- [Exercise details] Please count the lines of the data that contain "minus" and state only the total.
- Opening Delimiter -
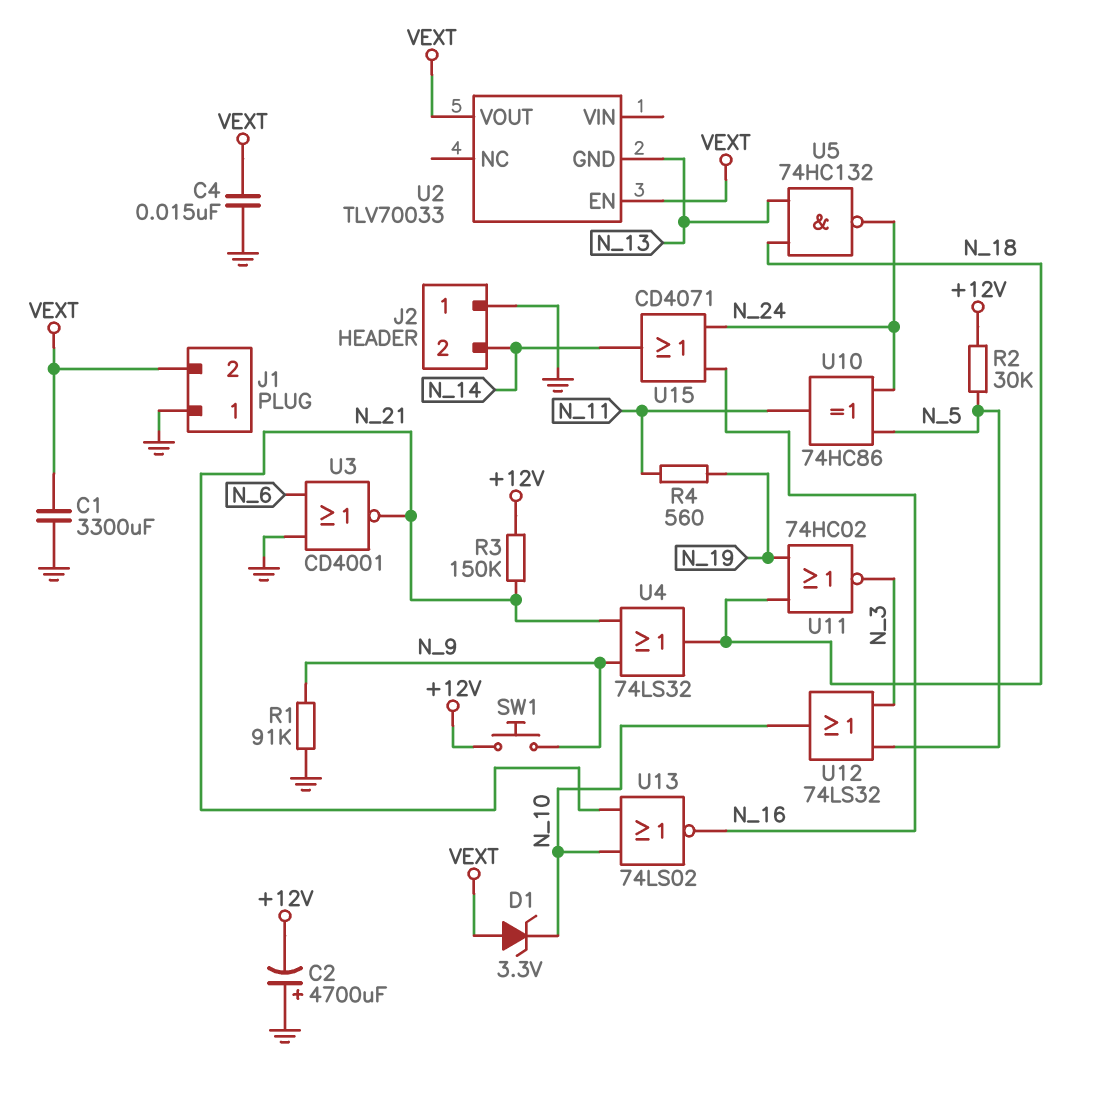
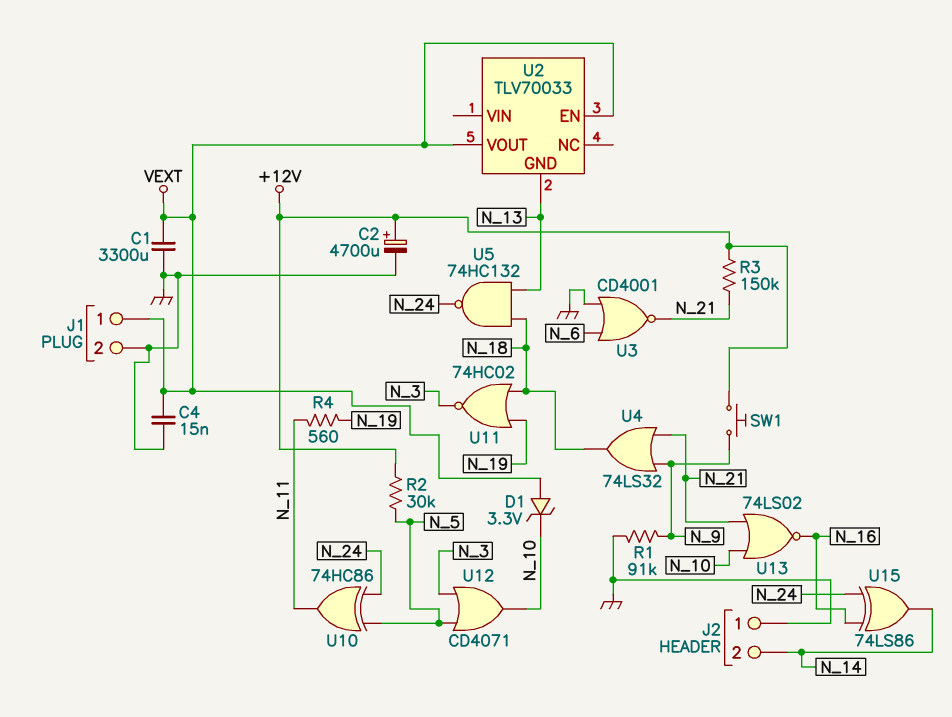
C2: 4700uF (plus GND, minus +12V) -> 4700uF (plus +12V, minus GND)
J1 pin 1: GND -> VEXT
J1 pin 2: VEXT -> GND
U12: OR 74LS32 (in N_3, in N_5, out N_10) -> OR CD4071 (in N_3, in N_5, out N_10)
U15: OR CD4071 (in N_16, in N_24, out N_14) -> XOR 74LS86 (in N_16, in N_24, out N_14)

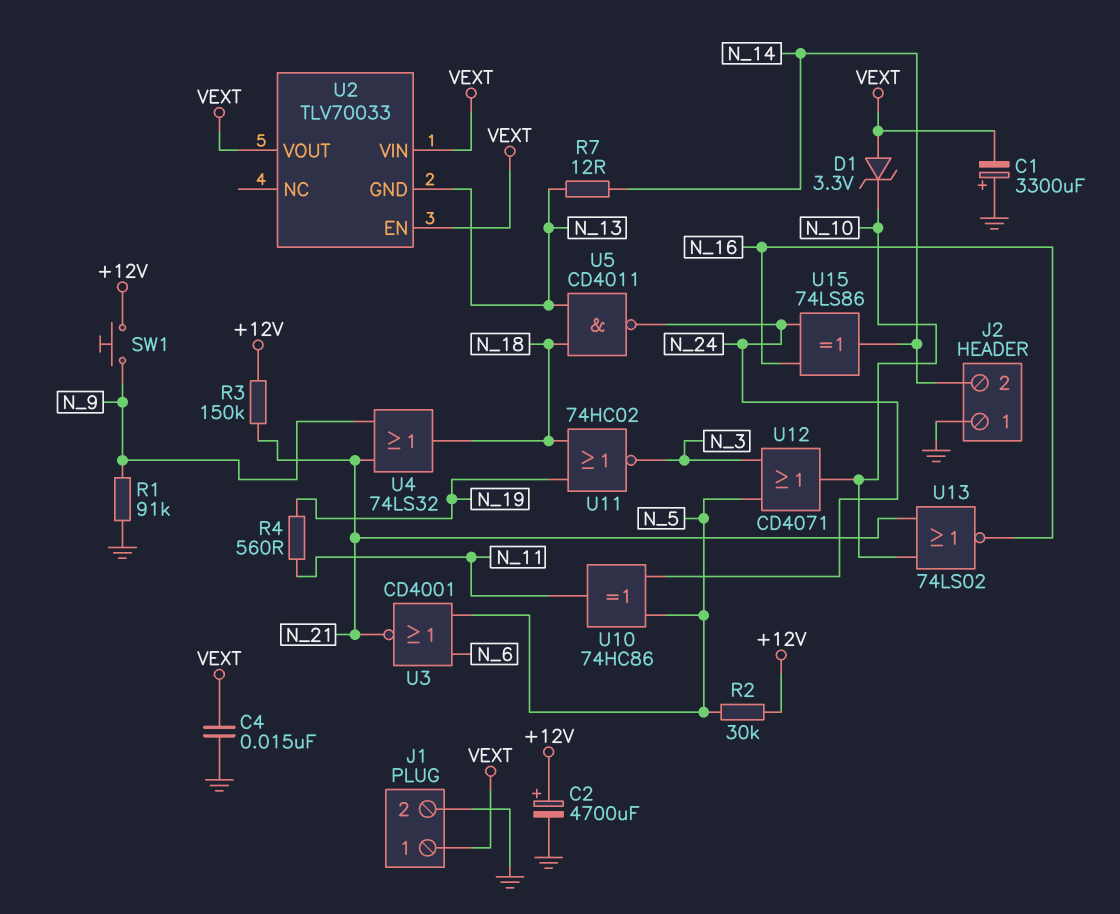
C1: 3300uF (GND, VEXT) -> 3300uF (plus GND, minus VEXT)
R7: none -> 12 (N_13, N_14)
U2 pin VIN: none -> VEXT
U3: NOR CD4001 (in GND, in N_6, out N_21) -> NOR CD4001 (in N_5, in N_6, out N_21)
U5: NAND 74HC132 (in N_13, in N_18, out N_24) -> NAND CD4011 (in N_13, in N_18, out N_24)

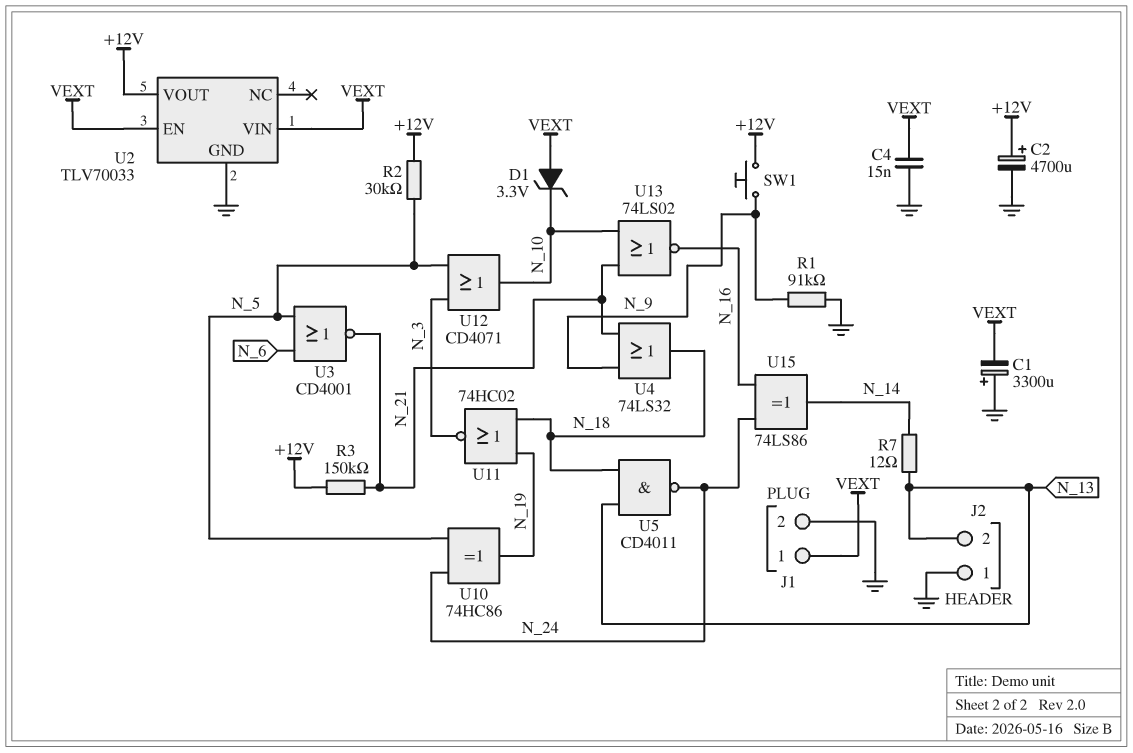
J2 pin 2: N_14 -> N_13
R4: 560 (N_11, N_19) -> none
U2 pin GND: N_13 -> GND
U2 pin VOUT: VEXT -> +12V
U10: XOR 74HC86 (in N_5, in N_24, out N_11) -> XOR 74HC86 (in N_5, in N_24, out N_19)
- Closing Delimiter -
- [Problem solution] 2